* [Problem requirements]: I need the lines below from the one with "(391, 391) = (436, 410): yellow" down to the one with "(449, 185) = (183, 314): brown" reproduced exactly, both ends included, and nothing else.

Colored object listings:

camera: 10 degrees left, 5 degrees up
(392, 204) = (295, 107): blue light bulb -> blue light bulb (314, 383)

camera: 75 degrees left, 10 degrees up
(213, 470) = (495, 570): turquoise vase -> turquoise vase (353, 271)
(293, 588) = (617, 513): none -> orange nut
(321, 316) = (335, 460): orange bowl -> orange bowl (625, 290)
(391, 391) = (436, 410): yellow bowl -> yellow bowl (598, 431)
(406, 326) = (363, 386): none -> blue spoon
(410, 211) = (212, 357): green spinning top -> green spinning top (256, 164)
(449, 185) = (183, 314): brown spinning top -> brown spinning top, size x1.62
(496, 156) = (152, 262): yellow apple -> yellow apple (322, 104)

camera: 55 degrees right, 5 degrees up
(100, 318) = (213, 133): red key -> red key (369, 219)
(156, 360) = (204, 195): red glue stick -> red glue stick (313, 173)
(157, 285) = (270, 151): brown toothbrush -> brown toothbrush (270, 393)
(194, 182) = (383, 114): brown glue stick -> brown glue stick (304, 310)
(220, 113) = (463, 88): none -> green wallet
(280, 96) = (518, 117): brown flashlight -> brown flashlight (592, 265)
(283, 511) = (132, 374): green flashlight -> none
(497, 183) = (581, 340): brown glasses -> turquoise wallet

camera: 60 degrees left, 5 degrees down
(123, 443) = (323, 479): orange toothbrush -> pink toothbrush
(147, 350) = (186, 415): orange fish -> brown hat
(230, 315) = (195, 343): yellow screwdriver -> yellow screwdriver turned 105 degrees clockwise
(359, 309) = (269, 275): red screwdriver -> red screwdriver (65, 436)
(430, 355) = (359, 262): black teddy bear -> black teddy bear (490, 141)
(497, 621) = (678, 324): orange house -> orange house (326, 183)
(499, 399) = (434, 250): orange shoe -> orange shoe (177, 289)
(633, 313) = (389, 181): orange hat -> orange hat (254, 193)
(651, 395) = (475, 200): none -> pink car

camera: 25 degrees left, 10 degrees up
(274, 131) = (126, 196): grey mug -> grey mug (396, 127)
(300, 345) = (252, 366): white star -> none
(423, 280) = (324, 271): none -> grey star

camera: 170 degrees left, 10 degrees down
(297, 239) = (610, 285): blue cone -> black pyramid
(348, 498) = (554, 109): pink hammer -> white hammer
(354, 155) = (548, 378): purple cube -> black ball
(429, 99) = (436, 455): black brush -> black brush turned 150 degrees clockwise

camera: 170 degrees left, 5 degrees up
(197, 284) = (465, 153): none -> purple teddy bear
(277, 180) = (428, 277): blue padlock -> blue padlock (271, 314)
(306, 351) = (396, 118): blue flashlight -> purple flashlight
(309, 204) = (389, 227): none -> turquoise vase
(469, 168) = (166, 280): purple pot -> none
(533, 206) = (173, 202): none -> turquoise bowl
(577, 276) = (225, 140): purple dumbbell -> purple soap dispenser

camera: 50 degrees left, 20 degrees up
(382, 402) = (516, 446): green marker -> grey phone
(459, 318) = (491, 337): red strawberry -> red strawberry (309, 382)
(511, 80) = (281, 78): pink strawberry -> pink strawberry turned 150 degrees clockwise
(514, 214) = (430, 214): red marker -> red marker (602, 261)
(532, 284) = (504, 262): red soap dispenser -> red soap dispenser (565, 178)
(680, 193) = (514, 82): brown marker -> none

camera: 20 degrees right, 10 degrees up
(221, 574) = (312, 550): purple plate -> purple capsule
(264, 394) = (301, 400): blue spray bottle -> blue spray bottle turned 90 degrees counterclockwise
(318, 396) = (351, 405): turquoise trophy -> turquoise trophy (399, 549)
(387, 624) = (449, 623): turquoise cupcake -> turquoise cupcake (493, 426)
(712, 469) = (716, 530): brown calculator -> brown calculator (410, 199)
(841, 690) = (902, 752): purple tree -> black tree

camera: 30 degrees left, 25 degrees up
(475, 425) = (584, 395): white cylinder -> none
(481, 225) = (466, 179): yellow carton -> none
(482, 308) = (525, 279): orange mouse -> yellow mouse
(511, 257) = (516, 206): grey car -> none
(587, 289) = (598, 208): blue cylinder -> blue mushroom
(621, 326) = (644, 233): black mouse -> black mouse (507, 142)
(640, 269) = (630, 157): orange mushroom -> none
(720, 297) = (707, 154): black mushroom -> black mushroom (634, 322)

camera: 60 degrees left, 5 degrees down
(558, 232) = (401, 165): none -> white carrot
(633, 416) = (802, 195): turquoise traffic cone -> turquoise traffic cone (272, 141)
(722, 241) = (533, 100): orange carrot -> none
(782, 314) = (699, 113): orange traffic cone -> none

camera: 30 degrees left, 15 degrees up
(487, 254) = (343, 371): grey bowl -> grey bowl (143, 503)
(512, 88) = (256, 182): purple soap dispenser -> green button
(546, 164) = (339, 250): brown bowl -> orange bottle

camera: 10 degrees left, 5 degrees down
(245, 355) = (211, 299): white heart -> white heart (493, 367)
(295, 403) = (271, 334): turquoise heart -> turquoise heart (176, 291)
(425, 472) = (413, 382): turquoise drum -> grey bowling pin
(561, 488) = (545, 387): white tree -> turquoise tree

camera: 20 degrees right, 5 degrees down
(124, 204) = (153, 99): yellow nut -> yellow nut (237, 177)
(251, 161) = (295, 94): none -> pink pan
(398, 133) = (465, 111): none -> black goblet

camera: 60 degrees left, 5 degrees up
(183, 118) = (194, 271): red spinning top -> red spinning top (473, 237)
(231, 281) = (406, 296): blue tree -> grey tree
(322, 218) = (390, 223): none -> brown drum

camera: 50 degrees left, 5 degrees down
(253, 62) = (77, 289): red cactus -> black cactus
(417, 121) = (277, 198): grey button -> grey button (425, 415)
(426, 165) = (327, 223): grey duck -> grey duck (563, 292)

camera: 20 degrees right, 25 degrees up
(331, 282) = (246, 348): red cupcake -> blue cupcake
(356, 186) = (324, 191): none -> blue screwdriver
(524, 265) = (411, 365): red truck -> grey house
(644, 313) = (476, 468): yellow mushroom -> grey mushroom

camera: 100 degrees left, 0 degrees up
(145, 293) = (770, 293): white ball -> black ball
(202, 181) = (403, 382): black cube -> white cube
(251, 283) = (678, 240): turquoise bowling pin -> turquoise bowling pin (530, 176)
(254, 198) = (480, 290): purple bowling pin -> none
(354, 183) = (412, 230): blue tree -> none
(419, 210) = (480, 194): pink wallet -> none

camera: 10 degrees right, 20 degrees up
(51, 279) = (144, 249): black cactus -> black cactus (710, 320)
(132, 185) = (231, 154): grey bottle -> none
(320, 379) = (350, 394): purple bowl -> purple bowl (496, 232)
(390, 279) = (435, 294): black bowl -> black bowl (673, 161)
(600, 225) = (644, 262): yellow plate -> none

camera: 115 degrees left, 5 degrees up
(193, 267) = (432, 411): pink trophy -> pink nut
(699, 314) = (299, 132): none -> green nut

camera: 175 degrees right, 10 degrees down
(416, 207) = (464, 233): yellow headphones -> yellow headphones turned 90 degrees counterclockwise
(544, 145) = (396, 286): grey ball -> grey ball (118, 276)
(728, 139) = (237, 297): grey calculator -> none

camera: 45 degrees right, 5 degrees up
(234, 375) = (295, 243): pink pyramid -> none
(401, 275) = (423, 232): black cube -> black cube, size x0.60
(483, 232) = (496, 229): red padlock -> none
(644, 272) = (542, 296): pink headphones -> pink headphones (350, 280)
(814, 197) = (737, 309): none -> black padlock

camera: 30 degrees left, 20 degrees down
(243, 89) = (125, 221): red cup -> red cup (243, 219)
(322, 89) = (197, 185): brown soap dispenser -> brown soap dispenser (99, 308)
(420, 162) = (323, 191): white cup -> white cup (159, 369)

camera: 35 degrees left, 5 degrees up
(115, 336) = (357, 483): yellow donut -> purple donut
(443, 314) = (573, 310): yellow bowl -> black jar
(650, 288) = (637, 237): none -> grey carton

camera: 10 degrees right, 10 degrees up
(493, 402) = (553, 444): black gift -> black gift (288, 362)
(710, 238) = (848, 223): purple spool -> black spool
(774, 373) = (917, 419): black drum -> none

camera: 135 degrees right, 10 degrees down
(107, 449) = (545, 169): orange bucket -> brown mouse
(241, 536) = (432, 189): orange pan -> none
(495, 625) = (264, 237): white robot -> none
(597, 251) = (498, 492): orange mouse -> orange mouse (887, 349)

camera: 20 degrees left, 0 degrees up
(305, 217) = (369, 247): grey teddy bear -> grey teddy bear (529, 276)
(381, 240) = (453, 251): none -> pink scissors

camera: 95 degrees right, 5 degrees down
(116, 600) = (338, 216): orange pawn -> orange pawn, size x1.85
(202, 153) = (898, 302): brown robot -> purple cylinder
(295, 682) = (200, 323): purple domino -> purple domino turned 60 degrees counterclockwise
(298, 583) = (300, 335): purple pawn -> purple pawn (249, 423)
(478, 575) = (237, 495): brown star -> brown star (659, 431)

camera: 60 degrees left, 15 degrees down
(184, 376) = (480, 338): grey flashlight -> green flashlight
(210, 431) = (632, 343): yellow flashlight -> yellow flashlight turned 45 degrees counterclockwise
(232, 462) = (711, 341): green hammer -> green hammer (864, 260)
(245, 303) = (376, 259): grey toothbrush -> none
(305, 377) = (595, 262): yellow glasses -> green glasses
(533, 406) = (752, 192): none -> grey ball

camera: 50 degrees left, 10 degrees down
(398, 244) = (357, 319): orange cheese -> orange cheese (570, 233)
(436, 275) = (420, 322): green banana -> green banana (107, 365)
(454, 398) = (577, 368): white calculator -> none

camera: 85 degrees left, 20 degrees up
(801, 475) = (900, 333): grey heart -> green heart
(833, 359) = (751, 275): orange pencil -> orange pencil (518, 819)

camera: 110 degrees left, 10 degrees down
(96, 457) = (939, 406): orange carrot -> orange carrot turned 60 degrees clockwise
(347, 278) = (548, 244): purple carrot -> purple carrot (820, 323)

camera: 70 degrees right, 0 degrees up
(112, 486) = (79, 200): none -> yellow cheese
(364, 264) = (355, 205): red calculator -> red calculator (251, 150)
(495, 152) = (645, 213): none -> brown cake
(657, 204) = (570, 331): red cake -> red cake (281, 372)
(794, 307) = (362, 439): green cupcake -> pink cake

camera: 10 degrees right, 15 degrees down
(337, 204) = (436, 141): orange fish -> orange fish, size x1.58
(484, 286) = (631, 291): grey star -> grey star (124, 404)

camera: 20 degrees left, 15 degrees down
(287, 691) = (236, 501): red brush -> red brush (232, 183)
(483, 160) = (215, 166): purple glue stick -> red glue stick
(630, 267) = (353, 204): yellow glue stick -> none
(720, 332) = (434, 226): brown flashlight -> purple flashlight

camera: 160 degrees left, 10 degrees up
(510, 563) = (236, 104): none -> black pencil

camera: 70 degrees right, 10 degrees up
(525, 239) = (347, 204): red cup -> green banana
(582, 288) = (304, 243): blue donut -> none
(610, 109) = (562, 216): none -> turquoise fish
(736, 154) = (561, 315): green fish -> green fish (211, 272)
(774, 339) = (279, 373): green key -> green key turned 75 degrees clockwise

* [Solution to the exercise]:
(391, 391) = (436, 410): yellow bowl -> yellow bowl (598, 431)
(406, 326) = (363, 386): none -> blue spoon
(410, 211) = (212, 357): green spinning top -> green spinning top (256, 164)
(449, 185) = (183, 314): brown spinning top -> brown spinning top, size x1.62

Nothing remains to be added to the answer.